STATED TASK: Retype the rows below character for character, beginning with the first row and stopping after the line that contains "yellow diamond: rotated", with that line included.

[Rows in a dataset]
* * *

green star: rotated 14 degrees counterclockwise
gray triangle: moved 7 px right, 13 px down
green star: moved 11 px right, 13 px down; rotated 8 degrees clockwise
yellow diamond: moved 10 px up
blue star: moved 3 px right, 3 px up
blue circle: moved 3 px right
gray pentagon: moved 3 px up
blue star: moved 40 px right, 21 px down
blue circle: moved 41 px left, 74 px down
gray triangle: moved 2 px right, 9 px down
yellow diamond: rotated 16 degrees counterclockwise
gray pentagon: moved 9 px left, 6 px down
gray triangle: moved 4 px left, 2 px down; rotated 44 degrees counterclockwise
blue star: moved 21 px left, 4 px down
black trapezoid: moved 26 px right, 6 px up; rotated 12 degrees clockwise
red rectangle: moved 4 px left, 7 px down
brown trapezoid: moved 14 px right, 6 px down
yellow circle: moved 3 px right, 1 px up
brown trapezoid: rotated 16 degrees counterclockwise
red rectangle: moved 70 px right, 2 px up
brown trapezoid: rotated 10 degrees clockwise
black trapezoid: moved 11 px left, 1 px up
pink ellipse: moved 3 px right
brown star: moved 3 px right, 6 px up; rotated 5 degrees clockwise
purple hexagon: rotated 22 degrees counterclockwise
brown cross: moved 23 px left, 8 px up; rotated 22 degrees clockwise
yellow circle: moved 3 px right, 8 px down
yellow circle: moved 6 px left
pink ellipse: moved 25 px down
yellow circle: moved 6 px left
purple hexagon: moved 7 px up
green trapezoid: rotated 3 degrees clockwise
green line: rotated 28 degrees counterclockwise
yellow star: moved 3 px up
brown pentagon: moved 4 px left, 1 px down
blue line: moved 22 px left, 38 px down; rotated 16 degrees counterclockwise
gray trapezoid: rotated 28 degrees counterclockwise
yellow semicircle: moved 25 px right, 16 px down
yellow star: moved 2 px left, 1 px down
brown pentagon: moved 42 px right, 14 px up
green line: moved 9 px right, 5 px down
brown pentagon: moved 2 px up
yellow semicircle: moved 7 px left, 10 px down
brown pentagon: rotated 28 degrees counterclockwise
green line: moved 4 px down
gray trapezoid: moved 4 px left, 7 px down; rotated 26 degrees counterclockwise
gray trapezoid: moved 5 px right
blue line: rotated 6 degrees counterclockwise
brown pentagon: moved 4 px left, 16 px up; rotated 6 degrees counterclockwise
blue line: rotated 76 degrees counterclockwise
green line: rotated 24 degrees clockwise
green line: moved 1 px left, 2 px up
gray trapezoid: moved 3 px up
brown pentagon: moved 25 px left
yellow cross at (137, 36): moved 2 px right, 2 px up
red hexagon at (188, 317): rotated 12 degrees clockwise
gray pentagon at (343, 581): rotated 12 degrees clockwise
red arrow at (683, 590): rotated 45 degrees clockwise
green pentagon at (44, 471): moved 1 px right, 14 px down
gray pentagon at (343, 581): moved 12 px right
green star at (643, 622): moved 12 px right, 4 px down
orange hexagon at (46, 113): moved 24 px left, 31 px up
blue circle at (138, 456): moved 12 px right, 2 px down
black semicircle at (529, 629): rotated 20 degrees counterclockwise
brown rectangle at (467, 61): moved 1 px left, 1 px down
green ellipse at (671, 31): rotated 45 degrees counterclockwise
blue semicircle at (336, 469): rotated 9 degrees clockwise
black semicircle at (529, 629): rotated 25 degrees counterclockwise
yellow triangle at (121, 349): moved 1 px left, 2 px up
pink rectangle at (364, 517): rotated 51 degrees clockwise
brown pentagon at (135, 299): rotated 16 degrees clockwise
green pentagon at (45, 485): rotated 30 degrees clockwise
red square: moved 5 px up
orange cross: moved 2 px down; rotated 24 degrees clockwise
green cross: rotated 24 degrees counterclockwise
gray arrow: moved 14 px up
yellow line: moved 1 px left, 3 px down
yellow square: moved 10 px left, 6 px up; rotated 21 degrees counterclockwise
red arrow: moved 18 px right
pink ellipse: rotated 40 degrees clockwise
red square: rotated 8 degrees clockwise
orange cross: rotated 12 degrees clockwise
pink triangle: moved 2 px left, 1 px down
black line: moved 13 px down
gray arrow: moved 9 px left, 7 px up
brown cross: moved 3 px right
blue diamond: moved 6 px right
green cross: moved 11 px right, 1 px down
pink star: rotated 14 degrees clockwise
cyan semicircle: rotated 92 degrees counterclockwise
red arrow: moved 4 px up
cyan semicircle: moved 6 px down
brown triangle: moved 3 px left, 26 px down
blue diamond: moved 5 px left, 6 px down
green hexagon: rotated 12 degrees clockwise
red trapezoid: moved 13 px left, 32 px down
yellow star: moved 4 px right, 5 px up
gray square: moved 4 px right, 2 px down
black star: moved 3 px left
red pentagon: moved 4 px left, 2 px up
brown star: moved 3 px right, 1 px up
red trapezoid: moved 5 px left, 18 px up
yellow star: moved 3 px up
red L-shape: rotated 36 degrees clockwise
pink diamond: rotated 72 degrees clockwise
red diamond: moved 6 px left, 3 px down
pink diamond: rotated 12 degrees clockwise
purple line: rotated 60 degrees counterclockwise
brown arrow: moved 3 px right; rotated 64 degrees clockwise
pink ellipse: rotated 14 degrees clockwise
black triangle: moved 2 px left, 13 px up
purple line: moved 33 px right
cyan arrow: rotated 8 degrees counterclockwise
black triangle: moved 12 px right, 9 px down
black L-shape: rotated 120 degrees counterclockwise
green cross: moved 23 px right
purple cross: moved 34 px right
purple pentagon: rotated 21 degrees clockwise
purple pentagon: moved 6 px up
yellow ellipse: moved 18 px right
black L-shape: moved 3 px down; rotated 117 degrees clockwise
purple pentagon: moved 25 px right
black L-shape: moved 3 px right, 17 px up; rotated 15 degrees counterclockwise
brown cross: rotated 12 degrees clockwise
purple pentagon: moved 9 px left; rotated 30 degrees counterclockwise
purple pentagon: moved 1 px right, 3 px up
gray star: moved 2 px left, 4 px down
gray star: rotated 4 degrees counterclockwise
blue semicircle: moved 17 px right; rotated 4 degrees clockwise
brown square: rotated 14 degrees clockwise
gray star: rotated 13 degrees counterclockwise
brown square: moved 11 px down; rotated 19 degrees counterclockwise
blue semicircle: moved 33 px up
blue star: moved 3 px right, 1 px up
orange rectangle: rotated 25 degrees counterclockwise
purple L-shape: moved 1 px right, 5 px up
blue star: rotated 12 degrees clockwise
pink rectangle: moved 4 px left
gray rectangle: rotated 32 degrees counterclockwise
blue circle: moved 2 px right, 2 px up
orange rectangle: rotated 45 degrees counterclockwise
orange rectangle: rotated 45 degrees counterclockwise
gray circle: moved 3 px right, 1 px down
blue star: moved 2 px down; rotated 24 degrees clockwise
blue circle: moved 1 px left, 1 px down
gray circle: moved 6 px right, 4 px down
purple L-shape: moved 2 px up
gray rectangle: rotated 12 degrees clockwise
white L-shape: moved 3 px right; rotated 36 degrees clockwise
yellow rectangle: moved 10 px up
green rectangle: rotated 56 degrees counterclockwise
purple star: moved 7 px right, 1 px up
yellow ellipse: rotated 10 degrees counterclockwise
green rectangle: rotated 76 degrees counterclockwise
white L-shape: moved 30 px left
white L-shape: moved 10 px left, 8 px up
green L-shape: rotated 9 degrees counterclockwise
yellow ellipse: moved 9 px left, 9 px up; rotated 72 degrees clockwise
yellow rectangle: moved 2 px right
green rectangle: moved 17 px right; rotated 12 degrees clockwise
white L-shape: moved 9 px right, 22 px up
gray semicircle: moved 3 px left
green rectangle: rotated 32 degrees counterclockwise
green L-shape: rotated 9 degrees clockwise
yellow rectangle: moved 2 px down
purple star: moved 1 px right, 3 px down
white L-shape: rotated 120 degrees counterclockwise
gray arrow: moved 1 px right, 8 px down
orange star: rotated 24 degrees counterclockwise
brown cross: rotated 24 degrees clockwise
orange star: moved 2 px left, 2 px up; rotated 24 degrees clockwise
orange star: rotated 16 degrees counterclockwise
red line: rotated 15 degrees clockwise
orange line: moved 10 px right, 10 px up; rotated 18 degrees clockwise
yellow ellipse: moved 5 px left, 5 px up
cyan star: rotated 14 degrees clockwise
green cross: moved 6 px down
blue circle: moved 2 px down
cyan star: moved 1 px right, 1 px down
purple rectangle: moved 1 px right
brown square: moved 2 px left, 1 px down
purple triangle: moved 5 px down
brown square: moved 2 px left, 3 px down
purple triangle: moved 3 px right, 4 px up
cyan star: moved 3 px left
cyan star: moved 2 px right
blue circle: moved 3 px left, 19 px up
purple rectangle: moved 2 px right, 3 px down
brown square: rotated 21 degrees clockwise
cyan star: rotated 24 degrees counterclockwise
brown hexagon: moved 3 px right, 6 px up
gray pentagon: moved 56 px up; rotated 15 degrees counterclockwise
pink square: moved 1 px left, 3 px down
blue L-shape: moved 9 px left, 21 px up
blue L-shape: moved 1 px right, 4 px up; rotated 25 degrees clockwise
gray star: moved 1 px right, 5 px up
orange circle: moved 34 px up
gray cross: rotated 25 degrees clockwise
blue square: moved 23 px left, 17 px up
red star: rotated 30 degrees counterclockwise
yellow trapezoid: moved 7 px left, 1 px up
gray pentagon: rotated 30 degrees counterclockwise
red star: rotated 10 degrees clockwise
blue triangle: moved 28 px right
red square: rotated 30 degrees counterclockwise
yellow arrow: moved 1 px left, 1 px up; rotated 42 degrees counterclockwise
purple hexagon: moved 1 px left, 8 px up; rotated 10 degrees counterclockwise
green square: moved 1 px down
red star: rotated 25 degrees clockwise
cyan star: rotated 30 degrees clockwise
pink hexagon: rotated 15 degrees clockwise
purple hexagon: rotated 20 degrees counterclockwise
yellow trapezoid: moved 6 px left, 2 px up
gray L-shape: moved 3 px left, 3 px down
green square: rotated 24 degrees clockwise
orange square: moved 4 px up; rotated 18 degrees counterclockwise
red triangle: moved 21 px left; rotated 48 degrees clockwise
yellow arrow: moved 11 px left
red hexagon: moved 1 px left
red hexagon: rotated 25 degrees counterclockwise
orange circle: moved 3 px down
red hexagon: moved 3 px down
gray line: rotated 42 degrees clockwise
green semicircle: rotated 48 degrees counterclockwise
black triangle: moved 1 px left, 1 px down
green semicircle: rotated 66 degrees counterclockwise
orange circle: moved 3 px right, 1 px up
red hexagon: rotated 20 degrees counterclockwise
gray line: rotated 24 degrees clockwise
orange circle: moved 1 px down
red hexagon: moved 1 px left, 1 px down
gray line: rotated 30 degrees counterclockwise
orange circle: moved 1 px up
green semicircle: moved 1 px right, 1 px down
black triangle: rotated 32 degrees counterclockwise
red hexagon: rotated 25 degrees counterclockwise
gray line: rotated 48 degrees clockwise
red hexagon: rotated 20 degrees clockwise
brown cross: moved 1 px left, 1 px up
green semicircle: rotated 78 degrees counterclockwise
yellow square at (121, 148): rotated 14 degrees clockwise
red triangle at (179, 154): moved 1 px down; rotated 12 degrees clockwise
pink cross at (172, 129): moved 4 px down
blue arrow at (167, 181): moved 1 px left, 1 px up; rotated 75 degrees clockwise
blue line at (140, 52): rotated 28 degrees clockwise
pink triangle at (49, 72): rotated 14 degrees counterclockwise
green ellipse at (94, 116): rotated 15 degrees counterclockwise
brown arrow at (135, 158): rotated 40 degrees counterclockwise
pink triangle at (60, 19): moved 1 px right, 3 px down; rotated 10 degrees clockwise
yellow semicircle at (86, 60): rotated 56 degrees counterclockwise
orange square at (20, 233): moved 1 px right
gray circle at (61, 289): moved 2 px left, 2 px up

* * *

TASK ANSWER:
green star: rotated 14 degrees counterclockwise
gray triangle: moved 7 px right, 13 px down
green star: moved 11 px right, 13 px down; rotated 8 degrees clockwise
yellow diamond: moved 10 px up
blue star: moved 3 px right, 3 px up
blue circle: moved 3 px right
gray pentagon: moved 3 px up
blue star: moved 40 px right, 21 px down
blue circle: moved 41 px left, 74 px down
gray triangle: moved 2 px right, 9 px down
yellow diamond: rotated 16 degrees counterclockwise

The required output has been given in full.